(Extracted data entries)
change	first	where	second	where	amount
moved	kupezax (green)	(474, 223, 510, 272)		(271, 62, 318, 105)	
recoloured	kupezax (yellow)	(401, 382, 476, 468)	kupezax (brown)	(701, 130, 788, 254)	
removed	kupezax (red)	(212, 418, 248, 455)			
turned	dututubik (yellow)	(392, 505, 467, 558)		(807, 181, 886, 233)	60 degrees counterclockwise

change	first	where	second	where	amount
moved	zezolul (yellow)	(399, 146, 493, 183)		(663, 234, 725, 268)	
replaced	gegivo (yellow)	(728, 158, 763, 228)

* **ASSIGNMENT**
Gather from the entries above all lines that include the string "kupezax".

* **SOLUTION TO THE PROBLEM**
moved	kupezax (green)	(474, 223, 510, 272)		(271, 62, 318, 105)	
recoloured	kupezax (yellow)	(401, 382, 476, 468)	kupezax (brown)	(701, 130, 788, 254)	
removed	kupezax (red)	(212, 418, 248, 455)			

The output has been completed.